== Given records ==
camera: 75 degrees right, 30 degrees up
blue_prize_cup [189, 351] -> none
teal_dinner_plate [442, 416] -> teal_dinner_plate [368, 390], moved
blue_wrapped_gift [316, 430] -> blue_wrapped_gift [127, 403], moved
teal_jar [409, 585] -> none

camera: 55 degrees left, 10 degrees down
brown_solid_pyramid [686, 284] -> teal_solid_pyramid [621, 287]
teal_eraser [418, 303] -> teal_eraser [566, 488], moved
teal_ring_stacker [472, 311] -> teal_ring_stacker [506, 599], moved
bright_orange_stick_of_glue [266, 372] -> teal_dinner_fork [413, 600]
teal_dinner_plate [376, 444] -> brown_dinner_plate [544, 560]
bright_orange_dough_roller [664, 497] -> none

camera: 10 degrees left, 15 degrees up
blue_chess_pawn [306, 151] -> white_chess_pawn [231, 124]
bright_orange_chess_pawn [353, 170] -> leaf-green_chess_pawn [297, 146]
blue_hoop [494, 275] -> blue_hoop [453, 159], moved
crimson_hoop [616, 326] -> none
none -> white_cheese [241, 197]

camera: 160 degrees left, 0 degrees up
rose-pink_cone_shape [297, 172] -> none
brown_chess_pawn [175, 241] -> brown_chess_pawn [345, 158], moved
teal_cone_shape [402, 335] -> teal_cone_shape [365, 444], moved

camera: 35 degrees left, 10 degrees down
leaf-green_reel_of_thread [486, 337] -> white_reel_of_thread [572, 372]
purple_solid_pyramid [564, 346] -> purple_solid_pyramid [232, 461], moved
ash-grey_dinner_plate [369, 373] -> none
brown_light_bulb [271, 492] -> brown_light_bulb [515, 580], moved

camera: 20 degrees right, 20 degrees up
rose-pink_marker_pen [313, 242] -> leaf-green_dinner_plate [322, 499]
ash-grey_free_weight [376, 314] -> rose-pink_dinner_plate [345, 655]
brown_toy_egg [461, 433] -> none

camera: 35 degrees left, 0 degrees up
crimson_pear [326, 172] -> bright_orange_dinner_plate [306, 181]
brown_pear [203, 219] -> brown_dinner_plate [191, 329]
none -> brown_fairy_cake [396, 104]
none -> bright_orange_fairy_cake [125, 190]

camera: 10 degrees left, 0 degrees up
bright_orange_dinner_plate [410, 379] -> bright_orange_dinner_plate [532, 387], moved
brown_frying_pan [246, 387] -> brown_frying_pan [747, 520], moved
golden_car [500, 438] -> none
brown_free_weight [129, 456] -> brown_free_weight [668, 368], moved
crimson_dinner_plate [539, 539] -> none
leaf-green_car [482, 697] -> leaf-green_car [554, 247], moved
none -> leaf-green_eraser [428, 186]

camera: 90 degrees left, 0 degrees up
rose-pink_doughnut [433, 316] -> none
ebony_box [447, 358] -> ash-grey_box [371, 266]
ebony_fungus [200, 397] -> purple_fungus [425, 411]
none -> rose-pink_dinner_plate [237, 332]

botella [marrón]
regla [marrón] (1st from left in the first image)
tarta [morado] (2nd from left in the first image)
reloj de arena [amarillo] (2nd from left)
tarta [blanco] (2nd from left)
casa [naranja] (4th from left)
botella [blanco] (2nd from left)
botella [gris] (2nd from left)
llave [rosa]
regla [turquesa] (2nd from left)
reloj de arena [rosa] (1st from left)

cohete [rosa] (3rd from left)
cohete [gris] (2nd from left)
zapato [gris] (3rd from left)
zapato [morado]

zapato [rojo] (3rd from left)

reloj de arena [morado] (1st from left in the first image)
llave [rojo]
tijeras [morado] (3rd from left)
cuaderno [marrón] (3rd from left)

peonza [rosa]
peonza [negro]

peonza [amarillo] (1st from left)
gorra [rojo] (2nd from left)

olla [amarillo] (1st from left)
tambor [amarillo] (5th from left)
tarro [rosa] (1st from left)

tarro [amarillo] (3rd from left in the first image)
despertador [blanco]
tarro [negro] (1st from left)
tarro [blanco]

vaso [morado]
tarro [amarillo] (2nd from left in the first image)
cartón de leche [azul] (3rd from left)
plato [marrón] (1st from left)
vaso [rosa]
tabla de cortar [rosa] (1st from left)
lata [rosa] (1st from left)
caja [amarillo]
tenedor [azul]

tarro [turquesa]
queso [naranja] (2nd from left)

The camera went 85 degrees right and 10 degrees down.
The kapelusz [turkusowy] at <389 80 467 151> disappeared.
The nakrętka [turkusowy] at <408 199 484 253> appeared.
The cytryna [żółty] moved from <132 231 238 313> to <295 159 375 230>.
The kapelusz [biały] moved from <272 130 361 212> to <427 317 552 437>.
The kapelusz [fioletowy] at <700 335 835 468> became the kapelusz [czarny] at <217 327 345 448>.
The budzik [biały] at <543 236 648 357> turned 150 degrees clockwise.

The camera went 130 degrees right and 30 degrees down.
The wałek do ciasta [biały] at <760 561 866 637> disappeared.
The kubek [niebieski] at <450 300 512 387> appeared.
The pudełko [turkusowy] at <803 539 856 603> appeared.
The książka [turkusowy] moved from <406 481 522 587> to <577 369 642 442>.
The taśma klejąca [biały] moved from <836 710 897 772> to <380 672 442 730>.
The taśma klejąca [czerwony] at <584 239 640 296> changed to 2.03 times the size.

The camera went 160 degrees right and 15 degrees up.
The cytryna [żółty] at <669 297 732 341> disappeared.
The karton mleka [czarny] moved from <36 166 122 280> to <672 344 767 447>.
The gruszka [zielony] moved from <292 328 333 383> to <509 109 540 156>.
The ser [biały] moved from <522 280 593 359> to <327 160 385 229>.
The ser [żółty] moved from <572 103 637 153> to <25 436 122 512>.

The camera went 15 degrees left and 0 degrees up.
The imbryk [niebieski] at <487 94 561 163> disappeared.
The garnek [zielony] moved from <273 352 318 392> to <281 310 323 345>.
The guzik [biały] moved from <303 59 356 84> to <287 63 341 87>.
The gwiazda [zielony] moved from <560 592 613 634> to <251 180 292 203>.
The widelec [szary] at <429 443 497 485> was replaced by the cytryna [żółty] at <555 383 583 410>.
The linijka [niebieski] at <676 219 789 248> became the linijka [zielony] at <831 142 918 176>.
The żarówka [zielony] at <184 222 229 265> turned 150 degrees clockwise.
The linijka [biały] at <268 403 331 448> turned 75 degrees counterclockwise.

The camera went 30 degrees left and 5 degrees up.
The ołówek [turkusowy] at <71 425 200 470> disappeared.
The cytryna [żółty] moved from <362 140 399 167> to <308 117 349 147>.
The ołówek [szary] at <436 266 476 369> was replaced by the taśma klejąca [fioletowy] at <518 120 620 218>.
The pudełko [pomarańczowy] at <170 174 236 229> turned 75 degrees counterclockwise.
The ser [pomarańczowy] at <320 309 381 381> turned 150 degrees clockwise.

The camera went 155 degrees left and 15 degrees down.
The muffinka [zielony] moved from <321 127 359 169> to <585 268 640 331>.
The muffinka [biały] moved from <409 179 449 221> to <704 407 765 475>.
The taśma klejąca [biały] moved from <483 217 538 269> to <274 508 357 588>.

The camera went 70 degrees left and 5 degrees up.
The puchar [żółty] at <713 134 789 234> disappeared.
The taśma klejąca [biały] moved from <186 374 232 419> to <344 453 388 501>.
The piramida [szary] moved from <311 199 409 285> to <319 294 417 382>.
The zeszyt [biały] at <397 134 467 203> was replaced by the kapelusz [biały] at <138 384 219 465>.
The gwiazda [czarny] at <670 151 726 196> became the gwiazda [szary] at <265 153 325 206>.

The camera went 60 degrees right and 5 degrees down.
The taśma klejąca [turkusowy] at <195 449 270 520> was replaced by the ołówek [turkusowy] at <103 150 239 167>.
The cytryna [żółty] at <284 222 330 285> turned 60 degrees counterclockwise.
===
▶ **Work request**:
Nothing in the material should be left out; output it exactly.

▶ **Task response**:
camera: 75 degrees right, 30 degrees up
blue_prize_cup [189, 351] -> none
teal_dinner_plate [442, 416] -> teal_dinner_plate [368, 390], moved
blue_wrapped_gift [316, 430] -> blue_wrapped_gift [127, 403], moved
teal_jar [409, 585] -> none

camera: 55 degrees left, 10 degrees down
brown_solid_pyramid [686, 284] -> teal_solid_pyramid [621, 287]
teal_eraser [418, 303] -> teal_eraser [566, 488], moved
teal_ring_stacker [472, 311] -> teal_ring_stacker [506, 599], moved
bright_orange_stick_of_glue [266, 372] -> teal_dinner_fork [413, 600]
teal_dinner_plate [376, 444] -> brown_dinner_plate [544, 560]
bright_orange_dough_roller [664, 497] -> none

camera: 10 degrees left, 15 degrees up
blue_chess_pawn [306, 151] -> white_chess_pawn [231, 124]
bright_orange_chess_pawn [353, 170] -> leaf-green_chess_pawn [297, 146]
blue_hoop [494, 275] -> blue_hoop [453, 159], moved
crimson_hoop [616, 326] -> none
none -> white_cheese [241, 197]

camera: 160 degrees left, 0 degrees up
rose-pink_cone_shape [297, 172] -> none
brown_chess_pawn [175, 241] -> brown_chess_pawn [345, 158], moved
teal_cone_shape [402, 335] -> teal_cone_shape [365, 444], moved

camera: 35 degrees left, 10 degrees down
leaf-green_reel_of_thread [486, 337] -> white_reel_of_thread [572, 372]
purple_solid_pyramid [564, 346] -> purple_solid_pyramid [232, 461], moved
ash-grey_dinner_plate [369, 373] -> none
brown_light_bulb [271, 492] -> brown_light_bulb [515, 580], moved

camera: 20 degrees right, 20 degrees up
rose-pink_marker_pen [313, 242] -> leaf-green_dinner_plate [322, 499]
ash-grey_free_weight [376, 314] -> rose-pink_dinner_plate [345, 655]
brown_toy_egg [461, 433] -> none

camera: 35 degrees left, 0 degrees up
crimson_pear [326, 172] -> bright_orange_dinner_plate [306, 181]
brown_pear [203, 219] -> brown_dinner_plate [191, 329]
none -> brown_fairy_cake [396, 104]
none -> bright_orange_fairy_cake [125, 190]

camera: 10 degrees left, 0 degrees up
bright_orange_dinner_plate [410, 379] -> bright_orange_dinner_plate [532, 387], moved
brown_frying_pan [246, 387] -> brown_frying_pan [747, 520], moved
golden_car [500, 438] -> none
brown_free_weight [129, 456] -> brown_free_weight [668, 368], moved
crimson_dinner_plate [539, 539] -> none
leaf-green_car [482, 697] -> leaf-green_car [554, 247], moved
none -> leaf-green_eraser [428, 186]

camera: 90 degrees left, 0 degrees up
rose-pink_doughnut [433, 316] -> none
ebony_box [447, 358] -> ash-grey_box [371, 266]
ebony_fungus [200, 397] -> purple_fungus [425, 411]
none -> rose-pink_dinner_plate [237, 332]

botella [marrón]
regla [marrón] (1st from left in the first image)
tarta [morado] (2nd from left in the first image)
reloj de arena [amarillo] (2nd from left)
tarta [blanco] (2nd from left)
casa [naranja] (4th from left)
botella [blanco] (2nd from left)
botella [gris] (2nd from left)
llave [rosa]
regla [turquesa] (2nd from left)
reloj de arena [rosa] (1st from left)

cohete [rosa] (3rd from left)
cohete [gris] (2nd from left)
zapato [gris] (3rd from left)
zapato [morado]

zapato [rojo] (3rd from left)

reloj de arena [morado] (1st from left in the first image)
llave [rojo]
tijeras [morado] (3rd from left)
cuaderno [marrón] (3rd from left)

peonza [rosa]
peonza [negro]

peonza [amarillo] (1st from left)
gorra [rojo] (2nd from left)

olla [amarillo] (1st from left)
tambor [amarillo] (5th from left)
tarro [rosa] (1st from left)

tarro [amarillo] (3rd from left in the first image)
despertador [blanco]
tarro [negro] (1st from left)
tarro [blanco]

vaso [morado]
tarro [amarillo] (2nd from left in the first image)
cartón de leche [azul] (3rd from left)
plato [marrón] (1st from left)
vaso [rosa]
tabla de cortar [rosa] (1st from left)
lata [rosa] (1st from left)
caja [amarillo]
tenedor [azul]

tarro [turquesa]
queso [naranja] (2nd from left)

The camera went 85 degrees right and 10 degrees down.
The kapelusz [turkusowy] at <389 80 467 151> disappeared.
The nakrętka [turkusowy] at <408 199 484 253> appeared.
The cytryna [żółty] moved from <132 231 238 313> to <295 159 375 230>.
The kapelusz [biały] moved from <272 130 361 212> to <427 317 552 437>.
The kapelusz [fioletowy] at <700 335 835 468> became the kapelusz [czarny] at <217 327 345 448>.
The budzik [biały] at <543 236 648 357> turned 150 degrees clockwise.

The camera went 130 degrees right and 30 degrees down.
The wałek do ciasta [biały] at <760 561 866 637> disappeared.
The kubek [niebieski] at <450 300 512 387> appeared.
The pudełko [turkusowy] at <803 539 856 603> appeared.
The książka [turkusowy] moved from <406 481 522 587> to <577 369 642 442>.
The taśma klejąca [biały] moved from <836 710 897 772> to <380 672 442 730>.
The taśma klejąca [czerwony] at <584 239 640 296> changed to 2.03 times the size.

The camera went 160 degrees right and 15 degrees up.
The cytryna [żółty] at <669 297 732 341> disappeared.
The karton mleka [czarny] moved from <36 166 122 280> to <672 344 767 447>.
The gruszka [zielony] moved from <292 328 333 383> to <509 109 540 156>.
The ser [biały] moved from <522 280 593 359> to <327 160 385 229>.
The ser [żółty] moved from <572 103 637 153> to <25 436 122 512>.

The camera went 15 degrees left and 0 degrees up.
The imbryk [niebieski] at <487 94 561 163> disappeared.
The garnek [zielony] moved from <273 352 318 392> to <281 310 323 345>.
The guzik [biały] moved from <303 59 356 84> to <287 63 341 87>.
The gwiazda [zielony] moved from <560 592 613 634> to <251 180 292 203>.
The widelec [szary] at <429 443 497 485> was replaced by the cytryna [żółty] at <555 383 583 410>.
The linijka [niebieski] at <676 219 789 248> became the linijka [zielony] at <831 142 918 176>.
The żarówka [zielony] at <184 222 229 265> turned 150 degrees clockwise.
The linijka [biały] at <268 403 331 448> turned 75 degrees counterclockwise.

The camera went 30 degrees left and 5 degrees up.
The ołówek [turkusowy] at <71 425 200 470> disappeared.
The cytryna [żółty] moved from <362 140 399 167> to <308 117 349 147>.
The ołówek [szary] at <436 266 476 369> was replaced by the taśma klejąca [fioletowy] at <518 120 620 218>.
The pudełko [pomarańczowy] at <170 174 236 229> turned 75 degrees counterclockwise.
The ser [pomarańczowy] at <320 309 381 381> turned 150 degrees clockwise.

The camera went 155 degrees left and 15 degrees down.
The muffinka [zielony] moved from <321 127 359 169> to <585 268 640 331>.
The muffinka [biały] moved from <409 179 449 221> to <704 407 765 475>.
The taśma klejąca [biały] moved from <483 217 538 269> to <274 508 357 588>.

The camera went 70 degrees left and 5 degrees up.
The puchar [żółty] at <713 134 789 234> disappeared.
The taśma klejąca [biały] moved from <186 374 232 419> to <344 453 388 501>.
The piramida [szary] moved from <311 199 409 285> to <319 294 417 382>.
The zeszyt [biały] at <397 134 467 203> was replaced by the kapelusz [biały] at <138 384 219 465>.
The gwiazda [czarny] at <670 151 726 196> became the gwiazda [szary] at <265 153 325 206>.

The camera went 60 degrees right and 5 degrees down.
The taśma klejąca [turkusowy] at <195 449 270 520> was replaced by the ołówek [turkusowy] at <103 150 239 167>.
The cytryna [żółty] at <284 222 330 285> turned 60 degrees counterclockwise.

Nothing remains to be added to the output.